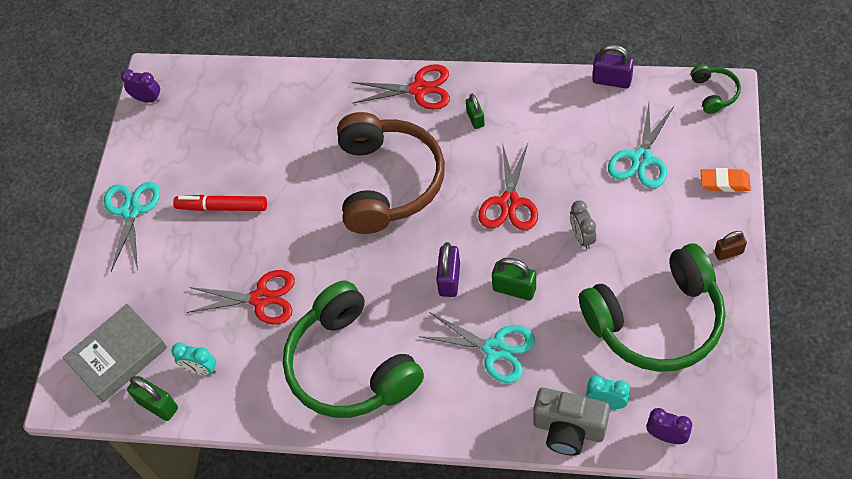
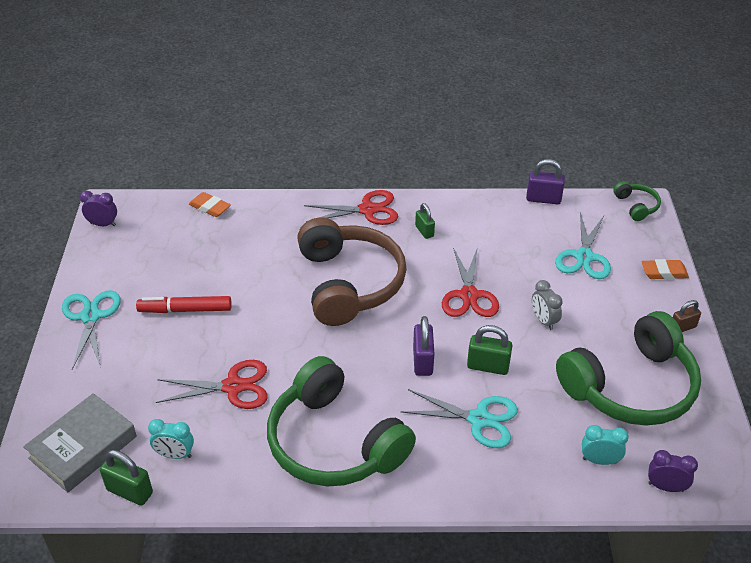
camera: 15 degrees left, 15 degrees down
(256, 81) = (210, 207): none -> orange eraser
(569, 429) = (567, 487): grey camera -> none

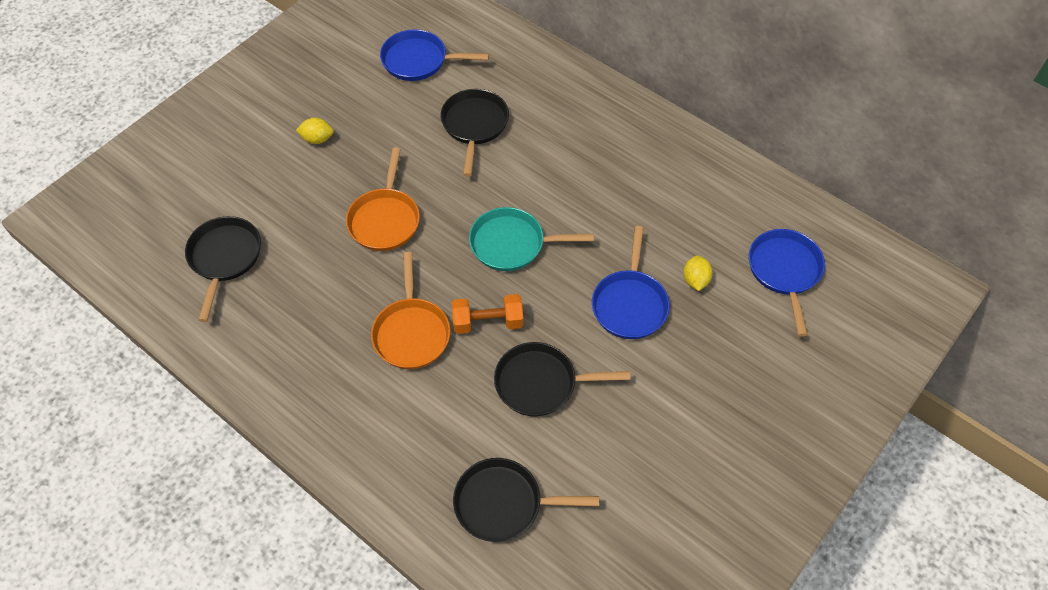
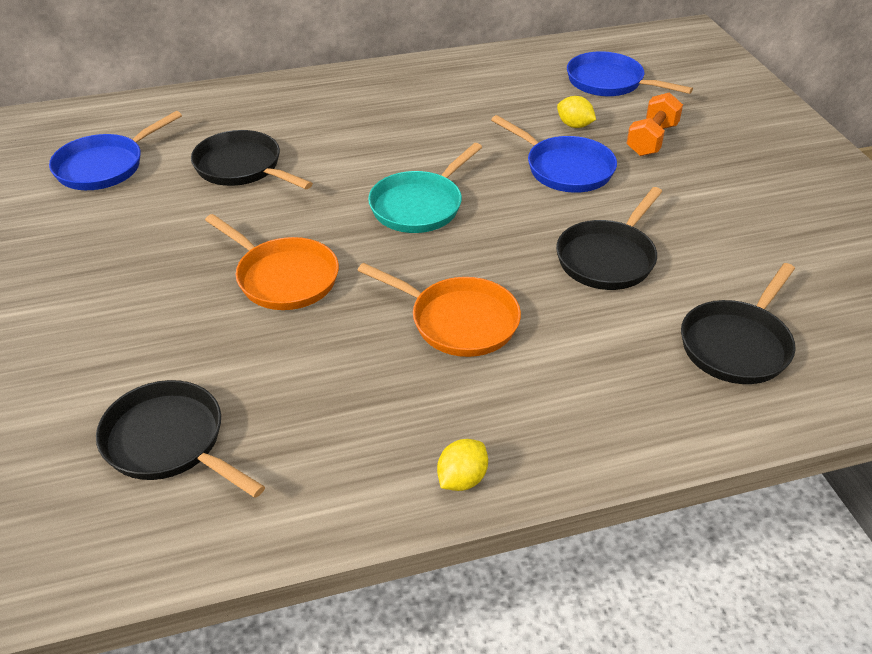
camera: 55 degrees left, 15 degrees down
(317, 139) = (99, 282): yellow lemon -> yellow lemon (462, 479)
(488, 322) = (500, 261): orange dumbbell -> orange dumbbell (652, 140)

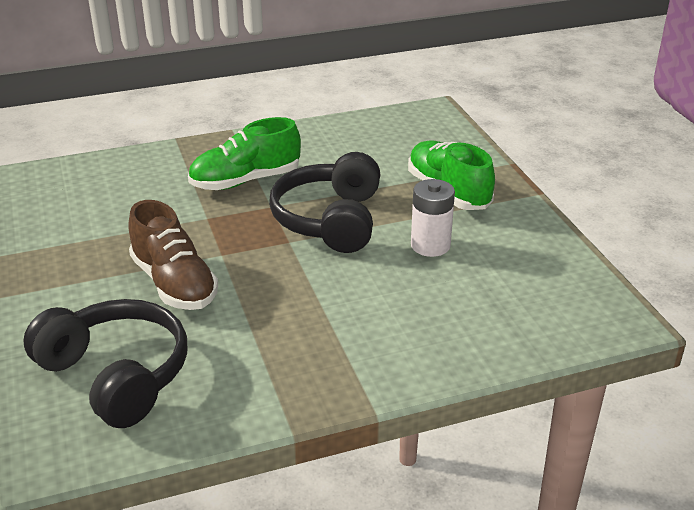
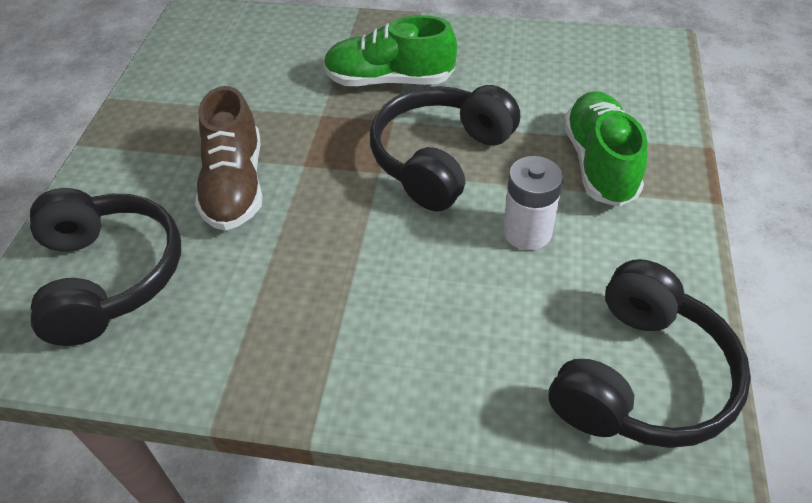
camera: 30 degrees right, 15 degrees up
(567, 301) = (641, 378): none -> black headphones

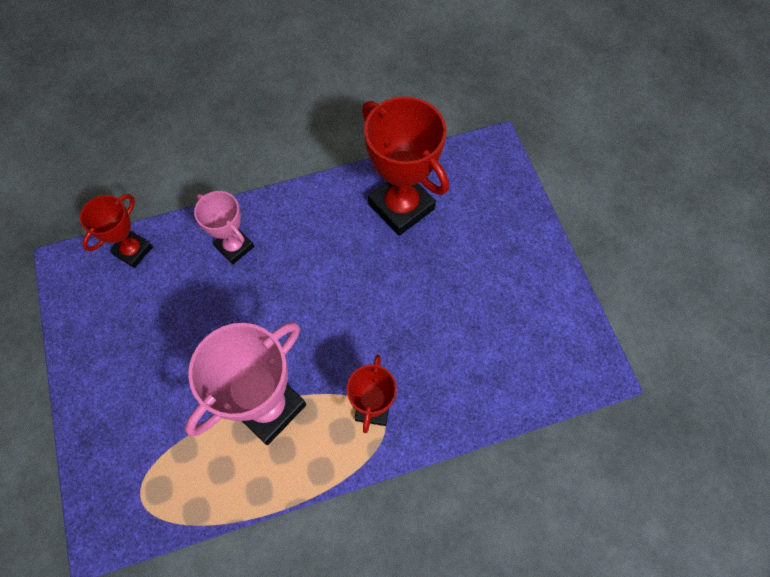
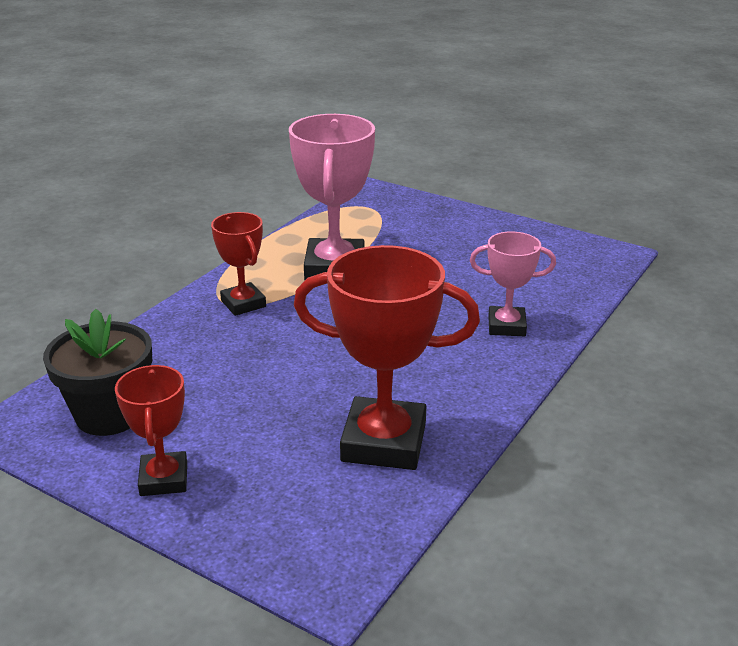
camera: 140 degrees right, 35 degrees down
(133, 251) = (584, 283): red trophy -> red trophy (164, 479)
(535, 339) = (110, 414): none -> black flower pot

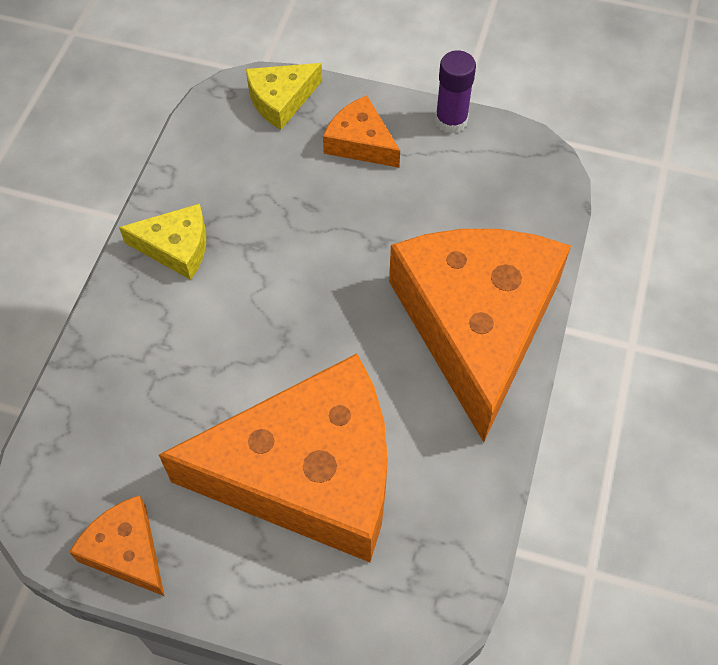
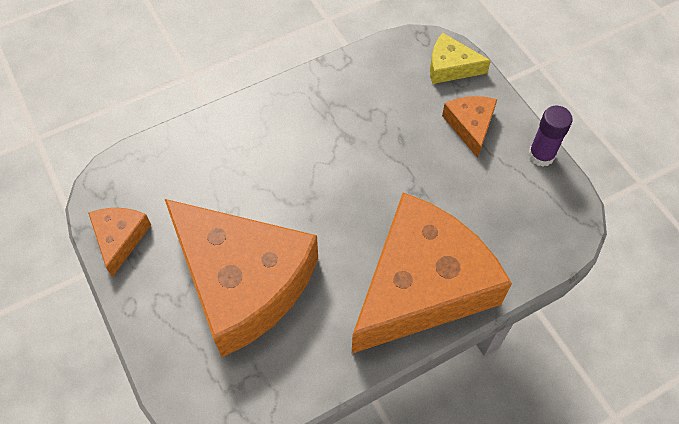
camera: 45 degrees right, 0 degrees up
(176, 247) = (306, 105): yellow cheese -> none

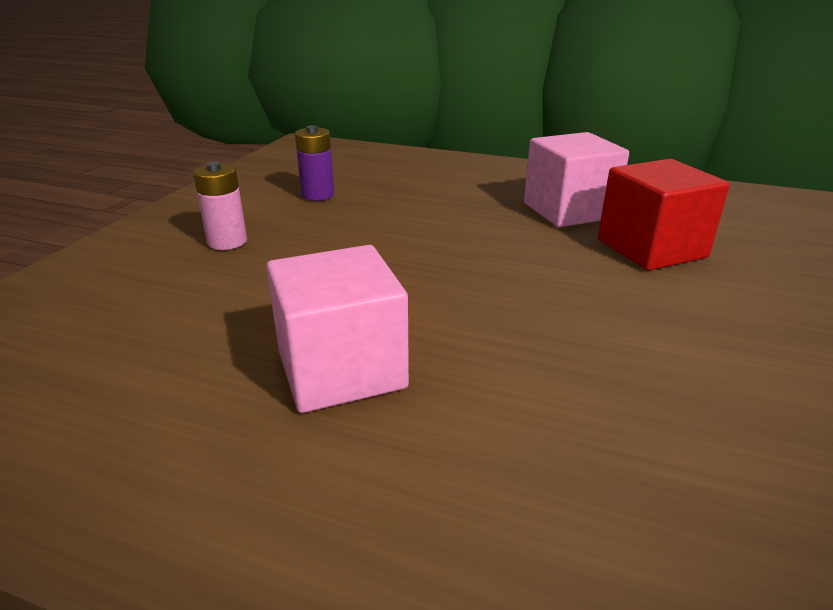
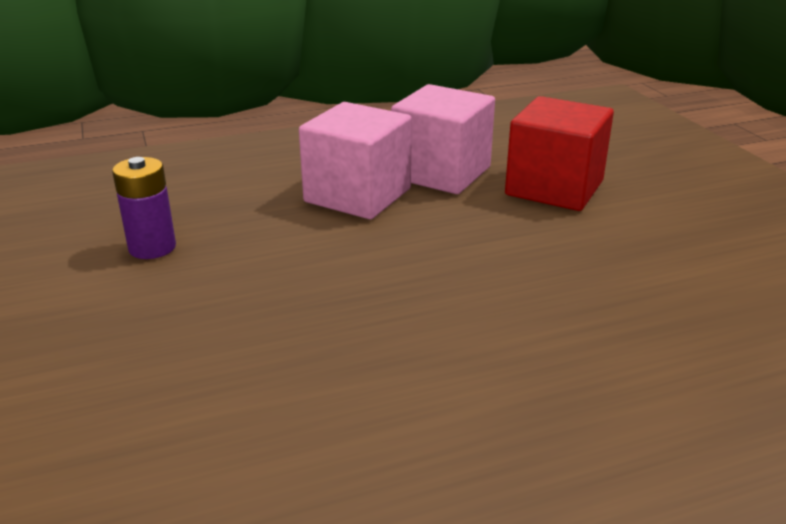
camera: 40 degrees left, 0 degrees up
(227, 242) = (136, 355): pink battery -> none
(341, 369) = (496, 428): pink cube -> pink cube (357, 195)

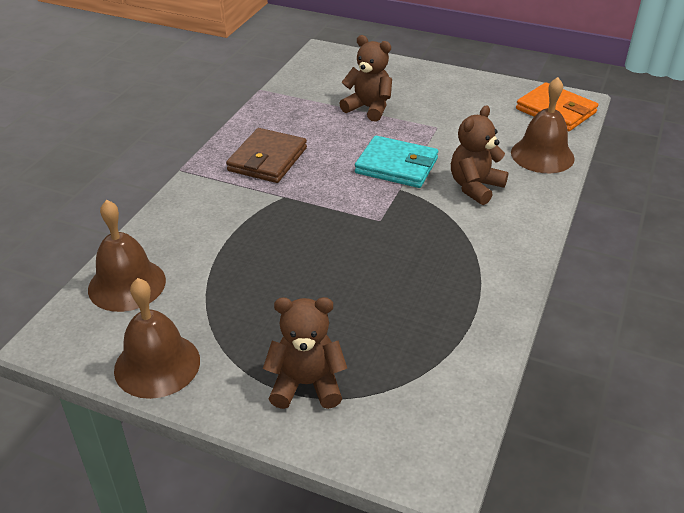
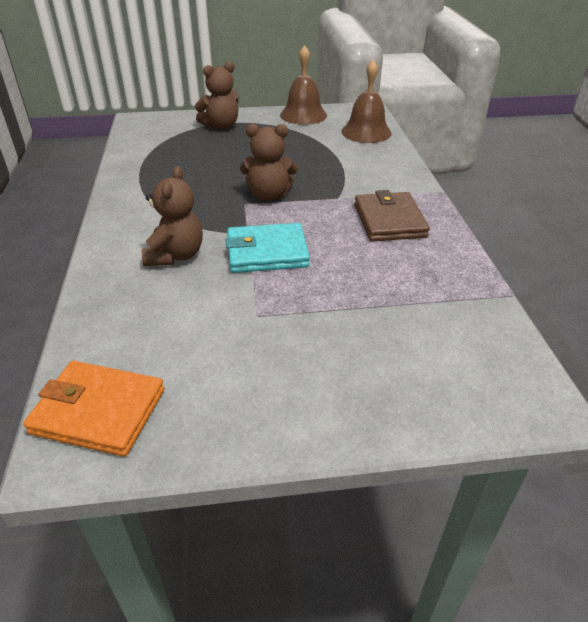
camera: 150 degrees right, 0 degrees up
(368, 108) = (361, 314): brown teddy bear -> brown teddy bear (269, 195)
(542, 155) = (109, 319): brown bell -> none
▬▬▬
YOUR OBJECTIVE: Go through the listing and restate each line word for word, leaving out the pictures.

FINISHED TASK:
camera: 15 degrees left, 15 degrees down
(256, 81) = (210, 207): none -> orange eraser
(569, 429) = (567, 487): grey camera -> none

camera: 55 degrees left, 15 degrees down
(317, 139) = (99, 282): yellow lemon -> yellow lemon (462, 479)
(488, 322) = (500, 261): orange dumbbell -> orange dumbbell (652, 140)

camera: 30 degrees right, 15 degrees up
(567, 301) = (641, 378): none -> black headphones

camera: 140 degrees right, 35 degrees down
(133, 251) = (584, 283): red trophy -> red trophy (164, 479)
(535, 339) = (110, 414): none -> black flower pot

camera: 45 degrees right, 0 degrees up
(176, 247) = (306, 105): yellow cheese -> none

camera: 40 degrees left, 0 degrees up
(227, 242) = (136, 355): pink battery -> none
(341, 369) = (496, 428): pink cube -> pink cube (357, 195)

camera: 150 degrees right, 0 degrees up
(368, 108) = (361, 314): brown teddy bear -> brown teddy bear (269, 195)
(542, 155) = (109, 319): brown bell -> none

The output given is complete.